Task objective -> For this exercise, copy exactly the lines below from the one with "green triangle: (55, 35)" through the one with "pink cross: (82, 117) -> (72, 102), size x0.7" and leave out the pictures.

Data records ->

========================================

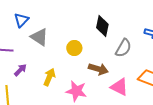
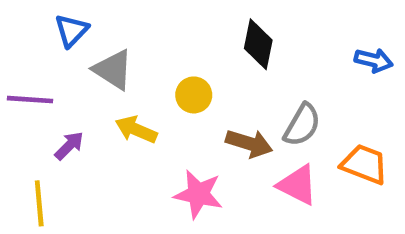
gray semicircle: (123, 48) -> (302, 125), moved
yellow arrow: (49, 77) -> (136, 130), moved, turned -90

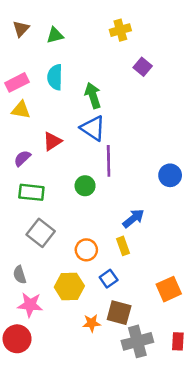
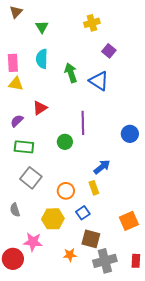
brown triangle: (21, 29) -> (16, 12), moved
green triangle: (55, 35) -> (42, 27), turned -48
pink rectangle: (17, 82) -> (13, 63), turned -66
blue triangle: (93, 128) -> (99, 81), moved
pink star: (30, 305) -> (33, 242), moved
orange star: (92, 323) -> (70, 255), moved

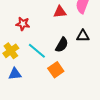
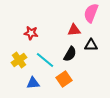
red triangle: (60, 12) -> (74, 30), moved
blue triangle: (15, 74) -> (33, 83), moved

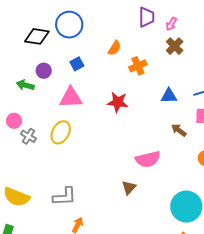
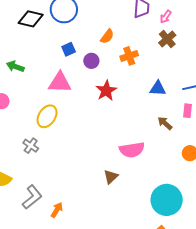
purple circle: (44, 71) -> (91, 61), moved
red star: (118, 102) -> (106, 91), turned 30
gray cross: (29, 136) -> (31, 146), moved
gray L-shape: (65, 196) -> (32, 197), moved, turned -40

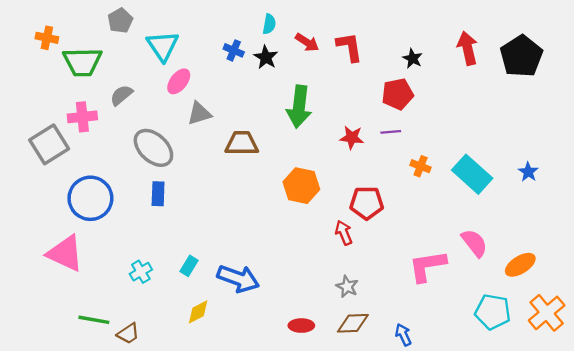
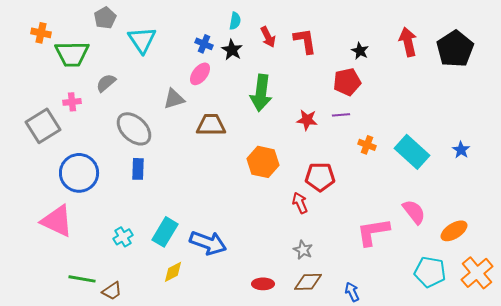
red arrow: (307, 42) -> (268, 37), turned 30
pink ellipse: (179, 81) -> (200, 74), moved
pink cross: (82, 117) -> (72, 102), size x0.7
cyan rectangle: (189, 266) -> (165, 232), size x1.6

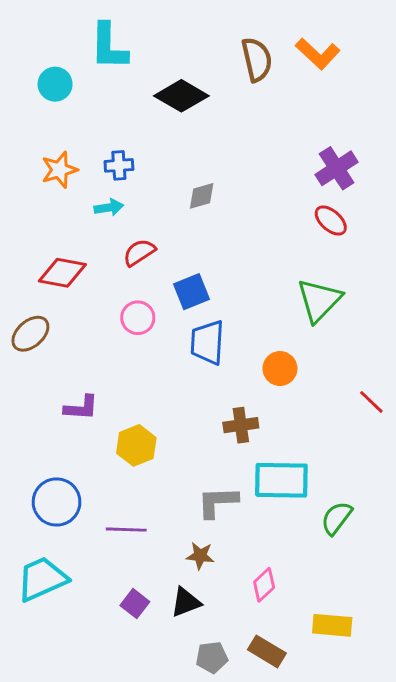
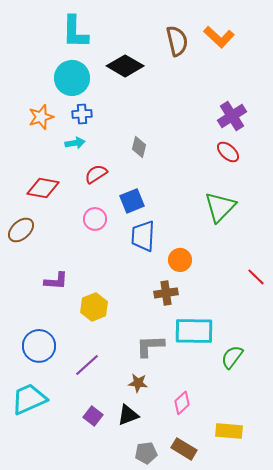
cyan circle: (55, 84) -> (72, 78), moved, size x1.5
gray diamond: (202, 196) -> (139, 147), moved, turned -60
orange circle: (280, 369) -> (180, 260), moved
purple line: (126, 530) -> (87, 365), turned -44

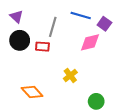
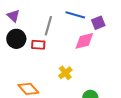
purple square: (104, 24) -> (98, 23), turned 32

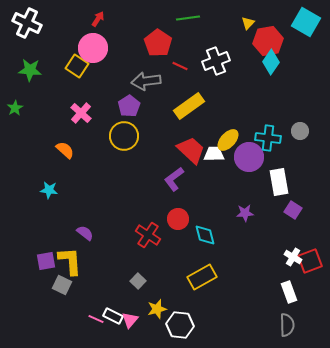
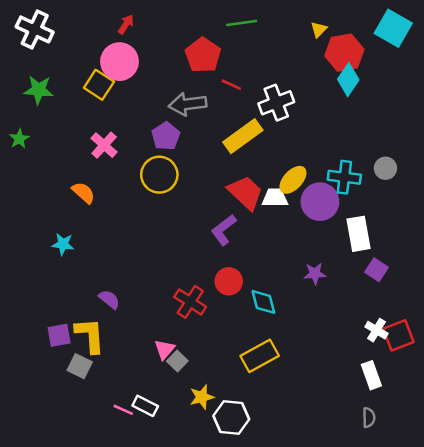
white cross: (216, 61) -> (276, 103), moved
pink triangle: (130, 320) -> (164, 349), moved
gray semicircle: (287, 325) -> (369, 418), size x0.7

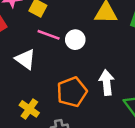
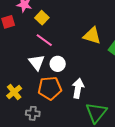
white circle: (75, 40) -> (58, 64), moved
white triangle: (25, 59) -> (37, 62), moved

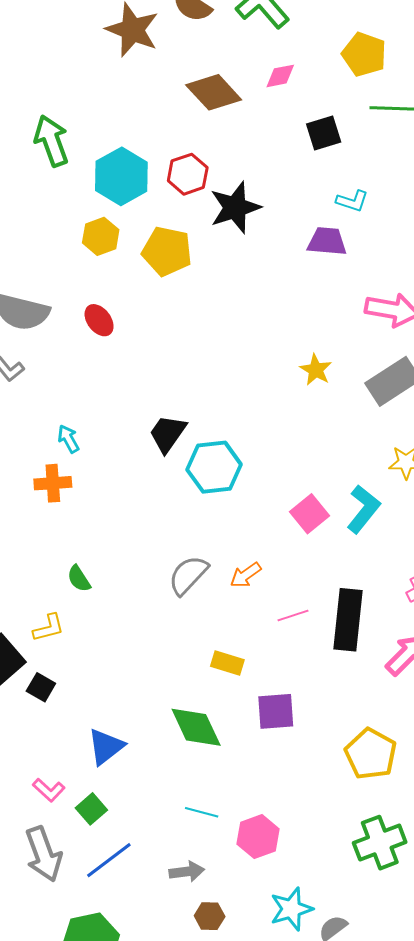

========================================

Finished task ->
green triangle: (55, 35) -> (42, 27), turned -48
pink rectangle: (17, 82) -> (13, 63), turned -66
blue triangle: (93, 128) -> (99, 81), moved
pink star: (30, 305) -> (33, 242), moved
orange star: (92, 323) -> (70, 255), moved

red triangle: (60, 12) -> (74, 30), moved
blue triangle: (15, 74) -> (33, 83), moved

purple circle: (44, 71) -> (91, 61), moved
red star: (118, 102) -> (106, 91), turned 30
gray cross: (29, 136) -> (31, 146), moved
gray L-shape: (65, 196) -> (32, 197), moved, turned -40

red arrow: (307, 42) -> (268, 37), turned 30
pink ellipse: (179, 81) -> (200, 74), moved
pink cross: (82, 117) -> (72, 102), size x0.7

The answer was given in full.